An exact transcript of every entry is required, without any of the pictures.

(Object transformation records)
####

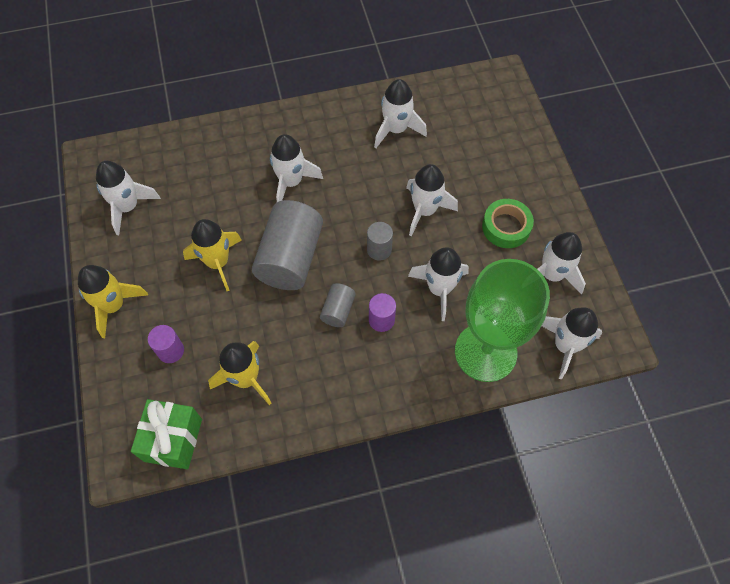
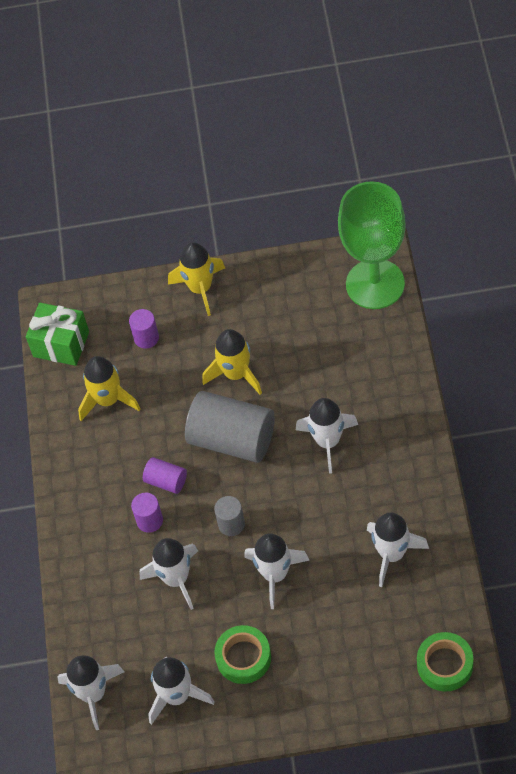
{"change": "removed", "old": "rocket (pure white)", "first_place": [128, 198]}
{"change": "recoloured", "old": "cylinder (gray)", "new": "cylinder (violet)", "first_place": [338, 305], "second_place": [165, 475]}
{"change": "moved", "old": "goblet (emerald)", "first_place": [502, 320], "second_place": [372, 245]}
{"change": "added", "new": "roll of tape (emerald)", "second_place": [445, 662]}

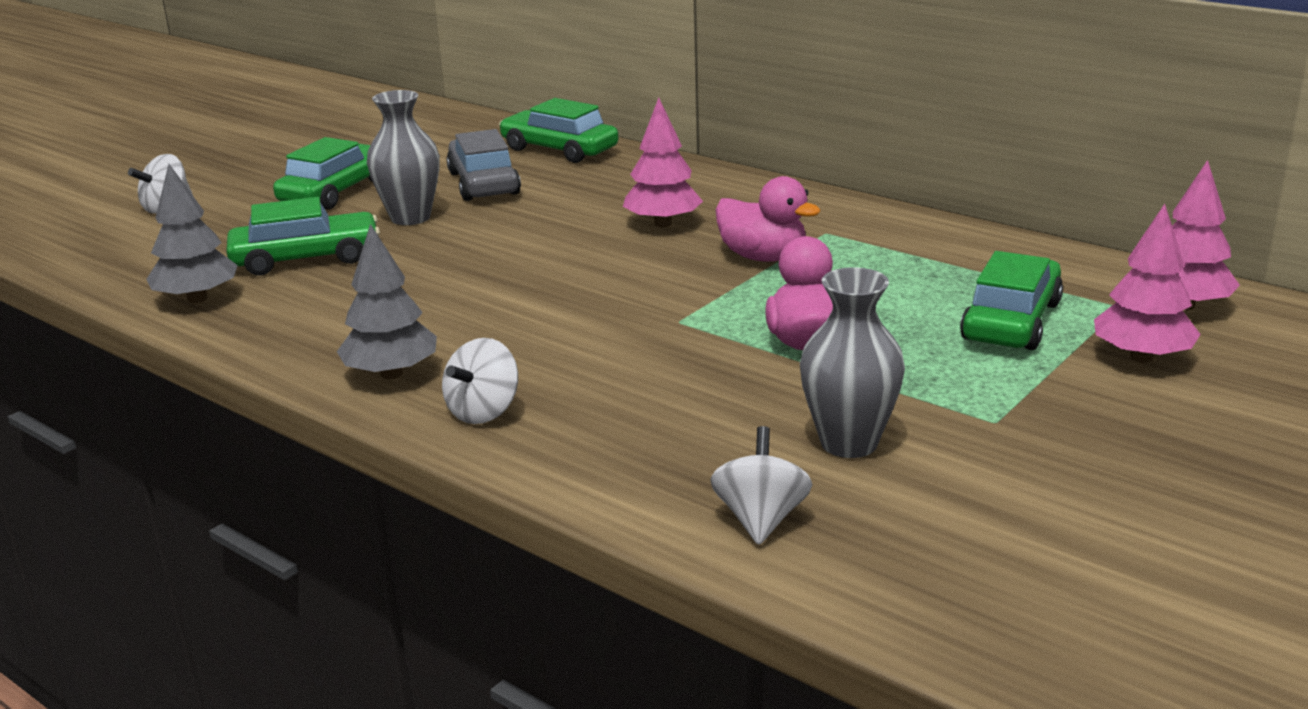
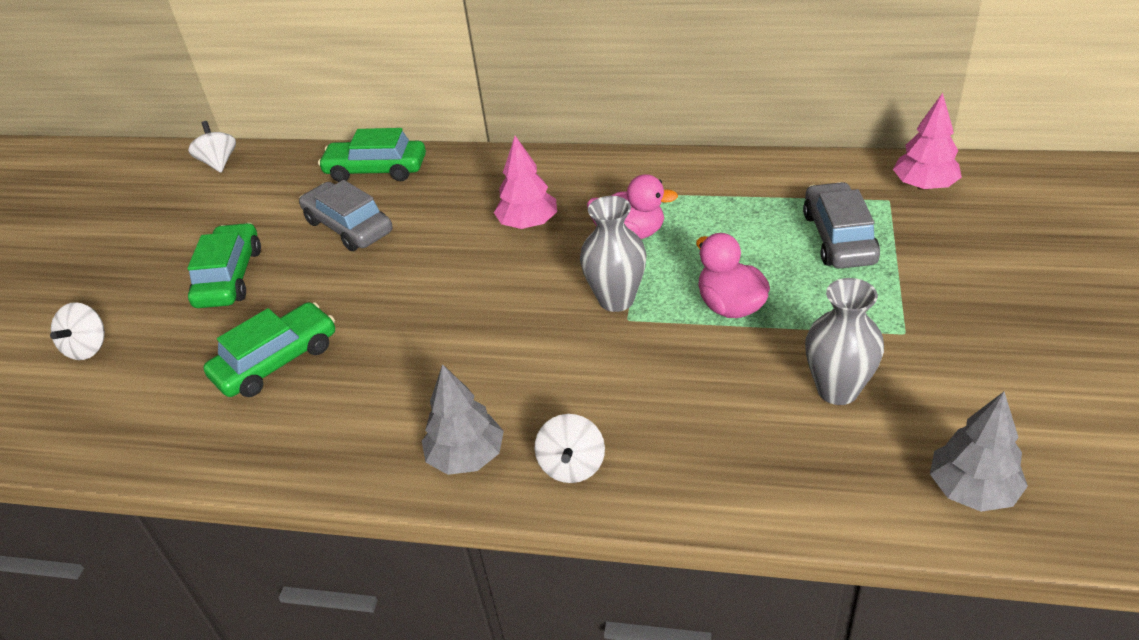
{"change": "moved", "old": "toy tree (gray)", "first_place": [192, 233], "second_place": [979, 452]}
{"change": "moved", "old": "vase (gray)", "first_place": [403, 157], "second_place": [613, 254]}
{"change": "moved", "old": "whirligig (pure white)", "first_place": [762, 485], "second_place": [212, 147]}
{"change": "recoloured", "old": "car (emerald)", "new": "car (gray)", "first_place": [1011, 300], "second_place": [841, 225]}
{"change": "removed", "old": "toy tree (pink)", "first_place": [1147, 283]}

####

[Solved problem]
{"change": "removed", "old": "rocket (pure white)", "first_place": [128, 198]}
{"change": "recoloured", "old": "cylinder (gray)", "new": "cylinder (violet)", "first_place": [338, 305], "second_place": [165, 475]}
{"change": "moved", "old": "goblet (emerald)", "first_place": [502, 320], "second_place": [372, 245]}
{"change": "added", "new": "roll of tape (emerald)", "second_place": [445, 662]}

{"change": "moved", "old": "toy tree (gray)", "first_place": [192, 233], "second_place": [979, 452]}
{"change": "moved", "old": "vase (gray)", "first_place": [403, 157], "second_place": [613, 254]}
{"change": "moved", "old": "whirligig (pure white)", "first_place": [762, 485], "second_place": [212, 147]}
{"change": "recoloured", "old": "car (emerald)", "new": "car (gray)", "first_place": [1011, 300], "second_place": [841, 225]}
{"change": "removed", "old": "toy tree (pink)", "first_place": [1147, 283]}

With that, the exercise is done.